- EXERCISE GOAL: With the pictures left out, reproduce exactly the lines from the one containing "Someone carried the red pawn" through the final line of the entries.

- MATERIAL PROVIDED:
▽

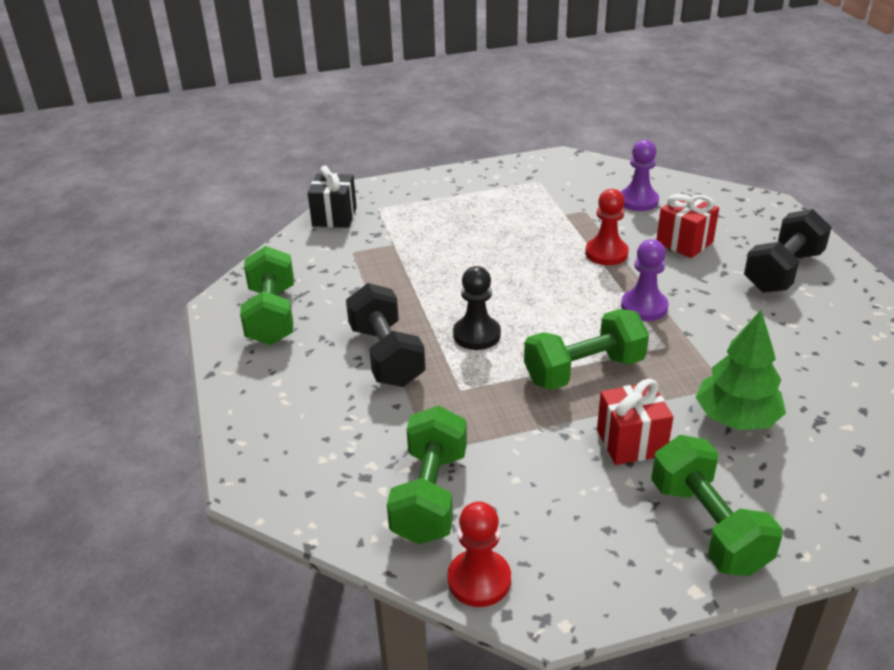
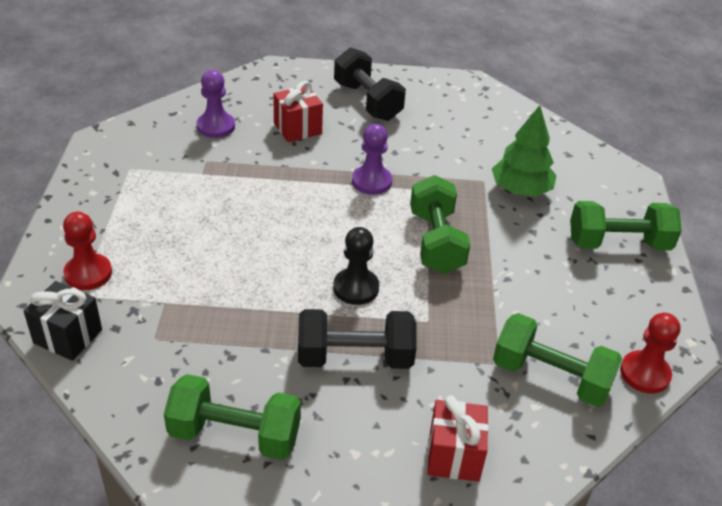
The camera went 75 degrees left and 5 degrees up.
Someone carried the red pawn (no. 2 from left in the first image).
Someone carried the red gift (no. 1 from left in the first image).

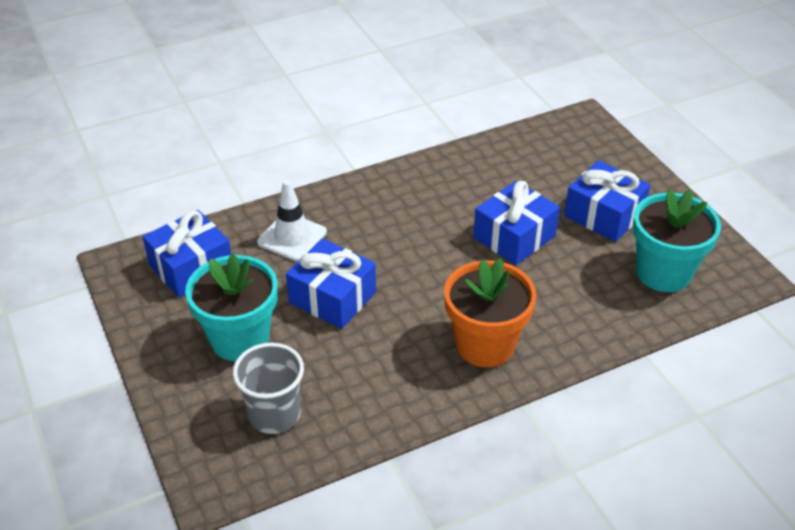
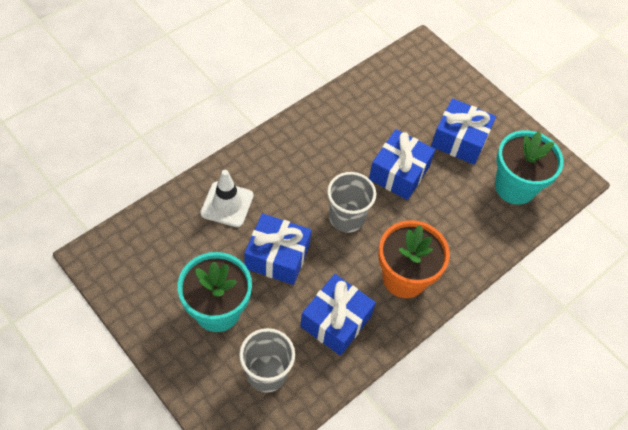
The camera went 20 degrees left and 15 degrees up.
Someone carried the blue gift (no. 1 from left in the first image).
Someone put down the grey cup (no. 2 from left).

△

- EXERCISE RESPONSE:
Someone carried the red pawn (no. 2 from left in the first image).
Someone carried the red gift (no. 1 from left in the first image).

The camera went 20 degrees left and 15 degrees up.
Someone carried the blue gift (no. 1 from left in the first image).
Someone put down the grey cup (no. 2 from left).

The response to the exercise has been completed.